> **EXERCISE BRIEF**:
Filter the entries for the word "screwdriver". Copy each line in which it occurs.

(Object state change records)
━━━━━━
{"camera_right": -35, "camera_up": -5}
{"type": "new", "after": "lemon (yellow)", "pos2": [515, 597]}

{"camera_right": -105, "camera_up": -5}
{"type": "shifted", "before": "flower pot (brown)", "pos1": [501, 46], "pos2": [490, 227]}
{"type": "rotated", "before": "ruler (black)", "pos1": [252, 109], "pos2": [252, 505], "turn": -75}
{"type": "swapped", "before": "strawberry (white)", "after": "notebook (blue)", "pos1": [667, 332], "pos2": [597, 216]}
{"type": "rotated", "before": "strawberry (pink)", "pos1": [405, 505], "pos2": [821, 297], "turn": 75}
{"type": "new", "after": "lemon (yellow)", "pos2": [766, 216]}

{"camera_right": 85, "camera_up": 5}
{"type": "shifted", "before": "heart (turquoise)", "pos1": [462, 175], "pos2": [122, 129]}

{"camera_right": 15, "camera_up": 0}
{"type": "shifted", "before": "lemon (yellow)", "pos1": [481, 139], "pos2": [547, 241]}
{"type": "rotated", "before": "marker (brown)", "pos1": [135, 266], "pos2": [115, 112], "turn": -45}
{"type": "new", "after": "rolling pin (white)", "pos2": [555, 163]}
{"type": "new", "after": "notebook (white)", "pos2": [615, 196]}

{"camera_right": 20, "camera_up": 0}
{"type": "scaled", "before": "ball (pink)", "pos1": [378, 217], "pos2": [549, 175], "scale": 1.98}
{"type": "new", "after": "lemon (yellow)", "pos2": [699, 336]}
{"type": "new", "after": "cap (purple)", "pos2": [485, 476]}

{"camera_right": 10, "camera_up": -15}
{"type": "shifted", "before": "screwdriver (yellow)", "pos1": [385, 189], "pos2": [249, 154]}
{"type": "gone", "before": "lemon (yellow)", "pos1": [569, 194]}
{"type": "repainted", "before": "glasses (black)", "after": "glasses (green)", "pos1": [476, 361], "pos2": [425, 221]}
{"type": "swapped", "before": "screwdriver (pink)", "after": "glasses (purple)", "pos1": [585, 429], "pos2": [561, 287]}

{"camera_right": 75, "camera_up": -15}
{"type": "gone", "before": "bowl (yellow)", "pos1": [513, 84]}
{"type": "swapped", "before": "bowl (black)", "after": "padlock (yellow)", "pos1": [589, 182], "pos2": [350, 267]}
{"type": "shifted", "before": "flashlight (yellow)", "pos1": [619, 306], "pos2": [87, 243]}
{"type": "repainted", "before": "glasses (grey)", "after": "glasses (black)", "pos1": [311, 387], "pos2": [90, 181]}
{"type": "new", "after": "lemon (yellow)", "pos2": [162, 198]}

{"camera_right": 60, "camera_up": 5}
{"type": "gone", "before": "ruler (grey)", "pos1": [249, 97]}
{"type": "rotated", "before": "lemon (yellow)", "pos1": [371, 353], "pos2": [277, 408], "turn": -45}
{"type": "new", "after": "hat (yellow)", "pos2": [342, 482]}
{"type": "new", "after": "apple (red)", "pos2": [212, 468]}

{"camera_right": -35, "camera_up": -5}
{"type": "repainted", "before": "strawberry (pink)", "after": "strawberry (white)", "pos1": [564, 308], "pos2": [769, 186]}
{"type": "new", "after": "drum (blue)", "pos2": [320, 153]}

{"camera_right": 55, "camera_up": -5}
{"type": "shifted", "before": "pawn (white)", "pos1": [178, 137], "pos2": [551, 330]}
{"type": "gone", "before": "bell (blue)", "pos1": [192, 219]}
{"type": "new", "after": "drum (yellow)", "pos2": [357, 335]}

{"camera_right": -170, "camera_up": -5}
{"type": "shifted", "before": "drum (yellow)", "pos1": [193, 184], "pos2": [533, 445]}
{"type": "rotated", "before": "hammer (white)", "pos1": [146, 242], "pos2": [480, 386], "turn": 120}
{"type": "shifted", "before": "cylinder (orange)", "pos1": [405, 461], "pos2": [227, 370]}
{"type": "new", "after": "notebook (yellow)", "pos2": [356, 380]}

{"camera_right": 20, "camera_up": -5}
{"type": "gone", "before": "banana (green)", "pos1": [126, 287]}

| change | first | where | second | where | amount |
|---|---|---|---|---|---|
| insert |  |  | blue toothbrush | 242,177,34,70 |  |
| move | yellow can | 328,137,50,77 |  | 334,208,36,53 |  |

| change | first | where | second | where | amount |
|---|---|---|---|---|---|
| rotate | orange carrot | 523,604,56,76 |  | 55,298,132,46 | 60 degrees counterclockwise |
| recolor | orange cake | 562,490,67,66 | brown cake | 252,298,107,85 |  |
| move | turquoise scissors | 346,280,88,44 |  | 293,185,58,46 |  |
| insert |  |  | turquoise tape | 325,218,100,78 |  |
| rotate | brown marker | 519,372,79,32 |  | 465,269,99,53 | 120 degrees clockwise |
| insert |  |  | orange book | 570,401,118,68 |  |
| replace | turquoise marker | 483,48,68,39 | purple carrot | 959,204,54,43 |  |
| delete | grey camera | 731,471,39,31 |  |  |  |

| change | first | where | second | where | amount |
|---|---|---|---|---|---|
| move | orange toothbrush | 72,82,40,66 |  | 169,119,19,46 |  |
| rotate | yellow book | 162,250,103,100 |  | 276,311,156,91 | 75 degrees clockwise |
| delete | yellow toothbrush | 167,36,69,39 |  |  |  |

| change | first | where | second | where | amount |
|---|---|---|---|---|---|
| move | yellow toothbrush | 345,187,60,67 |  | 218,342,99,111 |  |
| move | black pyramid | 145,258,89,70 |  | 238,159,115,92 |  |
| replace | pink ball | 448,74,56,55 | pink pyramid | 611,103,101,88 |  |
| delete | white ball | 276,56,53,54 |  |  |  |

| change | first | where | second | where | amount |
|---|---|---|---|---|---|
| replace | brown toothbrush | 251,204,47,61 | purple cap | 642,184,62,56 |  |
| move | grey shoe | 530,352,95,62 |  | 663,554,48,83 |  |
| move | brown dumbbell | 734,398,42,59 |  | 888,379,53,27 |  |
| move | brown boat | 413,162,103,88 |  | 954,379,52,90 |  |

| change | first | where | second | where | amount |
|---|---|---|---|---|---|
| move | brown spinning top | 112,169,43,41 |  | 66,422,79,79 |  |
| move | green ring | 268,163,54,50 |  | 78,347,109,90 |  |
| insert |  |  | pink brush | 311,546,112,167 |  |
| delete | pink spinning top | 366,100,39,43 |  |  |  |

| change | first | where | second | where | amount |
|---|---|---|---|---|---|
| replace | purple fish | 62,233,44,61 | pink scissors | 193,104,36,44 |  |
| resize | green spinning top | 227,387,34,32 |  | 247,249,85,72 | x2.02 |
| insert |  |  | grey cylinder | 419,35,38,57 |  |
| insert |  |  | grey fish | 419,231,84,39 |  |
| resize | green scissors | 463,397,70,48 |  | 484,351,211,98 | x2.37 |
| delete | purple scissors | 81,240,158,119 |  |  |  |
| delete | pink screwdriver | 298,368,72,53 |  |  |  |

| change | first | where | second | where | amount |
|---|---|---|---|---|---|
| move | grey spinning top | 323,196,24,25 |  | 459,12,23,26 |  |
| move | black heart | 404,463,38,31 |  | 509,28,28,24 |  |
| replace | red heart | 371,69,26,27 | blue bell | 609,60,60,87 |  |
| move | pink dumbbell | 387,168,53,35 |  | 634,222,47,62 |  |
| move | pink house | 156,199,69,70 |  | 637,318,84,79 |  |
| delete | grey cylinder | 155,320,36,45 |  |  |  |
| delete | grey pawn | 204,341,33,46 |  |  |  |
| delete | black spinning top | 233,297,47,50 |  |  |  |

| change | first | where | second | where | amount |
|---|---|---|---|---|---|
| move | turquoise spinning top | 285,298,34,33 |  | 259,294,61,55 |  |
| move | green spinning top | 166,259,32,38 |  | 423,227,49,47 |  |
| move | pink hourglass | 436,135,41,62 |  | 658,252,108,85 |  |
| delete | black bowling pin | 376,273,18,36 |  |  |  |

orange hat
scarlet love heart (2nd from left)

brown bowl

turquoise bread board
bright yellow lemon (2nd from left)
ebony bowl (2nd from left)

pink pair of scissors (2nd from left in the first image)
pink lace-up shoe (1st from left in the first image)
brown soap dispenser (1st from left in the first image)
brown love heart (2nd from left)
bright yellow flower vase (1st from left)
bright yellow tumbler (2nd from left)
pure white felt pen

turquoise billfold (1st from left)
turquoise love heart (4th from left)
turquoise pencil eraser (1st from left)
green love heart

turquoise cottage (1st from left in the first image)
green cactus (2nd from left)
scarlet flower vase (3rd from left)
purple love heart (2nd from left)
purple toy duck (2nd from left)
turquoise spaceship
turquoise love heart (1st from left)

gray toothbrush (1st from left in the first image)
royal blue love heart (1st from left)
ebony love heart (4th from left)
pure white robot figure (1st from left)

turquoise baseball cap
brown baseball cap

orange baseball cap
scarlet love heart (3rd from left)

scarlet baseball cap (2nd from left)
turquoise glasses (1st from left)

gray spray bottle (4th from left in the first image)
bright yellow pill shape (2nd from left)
━━━━━━
> **RESPONSE BELOW**:
{"type": "shifted", "before": "screwdriver (yellow)", "pos1": [385, 189], "pos2": [249, 154]}
{"type": "swapped", "before": "screwdriver (pink)", "after": "glasses (purple)", "pos1": [585, 429], "pos2": [561, 287]}
| delete | pink screwdriver | 298,368,72,53 |  |  |  |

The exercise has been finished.